MATERIAL FOR THIS EXERCISE section start
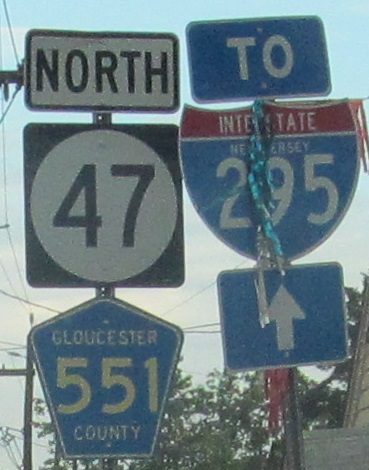
Where is `red streamers`? red streamers is located at coordinates (273, 379).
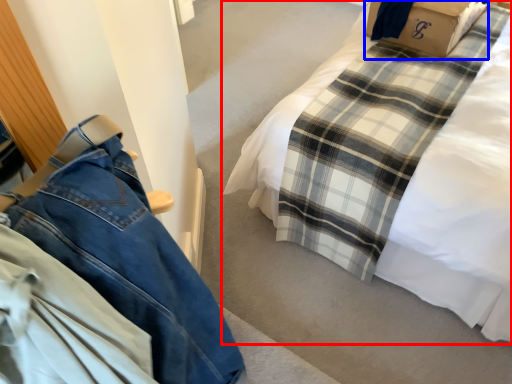
Question: Which of the following is the closest to the observer, bed (highlighted by a red box) or cardboard box (highlighted by a blue box)?

Choices:
 (A) bed
 (B) cardboard box

Answer: (A)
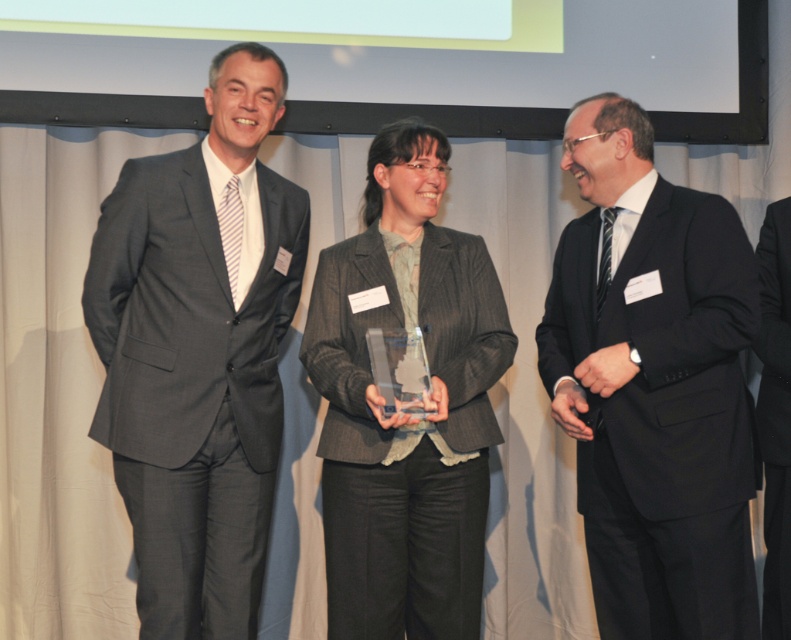
You are standing at the center of the image and want to hand a document to the person in the matte black suit at right. Which direction should you move to reach them?

The matte black suit at right is located at point 0.603 on the x axis and 0.827 on the y axis. Since you are at the center, moving towards the right and slightly upwards would reach them.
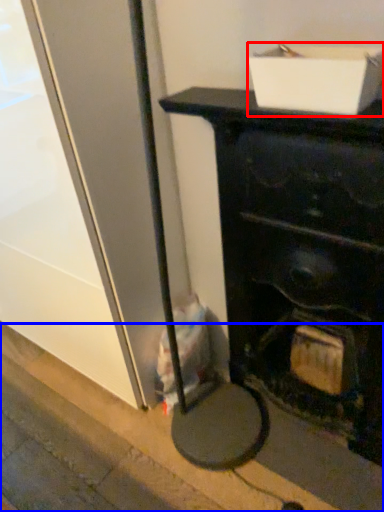
Question: Which object is further to the camera taking this photo, cardboard box (highlighted by a red box) or pavement (highlighted by a blue box)?

Choices:
 (A) cardboard box
 (B) pavement

Answer: (B)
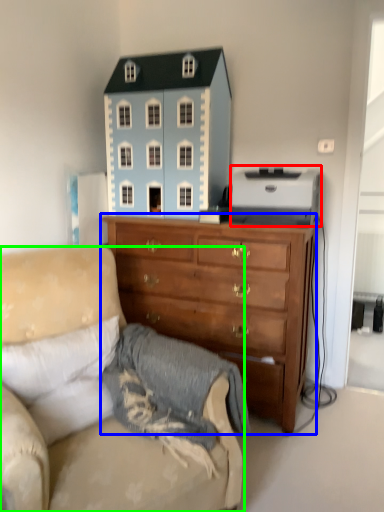
Question: Which object is the closest to the toy (highlighted by a red box)? Choose among these: chest of drawers (highlighted by a blue box) or studio couch (highlighted by a green box).

Choices:
 (A) chest of drawers
 (B) studio couch

Answer: (A)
MATERIAL FOR THIS EXERCISE section end
:: WHAT IS REQUIRED ::
Retype every item above word for word, omitting the pictures.

:: RESULT BELOW ::
Where is `red streamers`? red streamers is located at coordinates (273, 379).
Question: Which of the following is the closest to the observer, bed (highlighted by a red box) or cardboard box (highlighted by a blue box)?

Choices:
 (A) bed
 (B) cardboard box

Answer: (A)
You are standing at the center of the image and want to hand a document to the person in the matte black suit at right. Which direction should you move to reach them?

The matte black suit at right is located at point 0.603 on the x axis and 0.827 on the y axis. Since you are at the center, moving towards the right and slightly upwards would reach them.
Question: Which object is further to the camera taking this photo, cardboard box (highlighted by a red box) or pavement (highlighted by a blue box)?

Choices:
 (A) cardboard box
 (B) pavement

Answer: (B)
Question: Which object is the closest to the toy (highlighted by a red box)? Choose among these: chest of drawers (highlighted by a blue box) or studio couch (highlighted by a green box).

Choices:
 (A) chest of drawers
 (B) studio couch

Answer: (A)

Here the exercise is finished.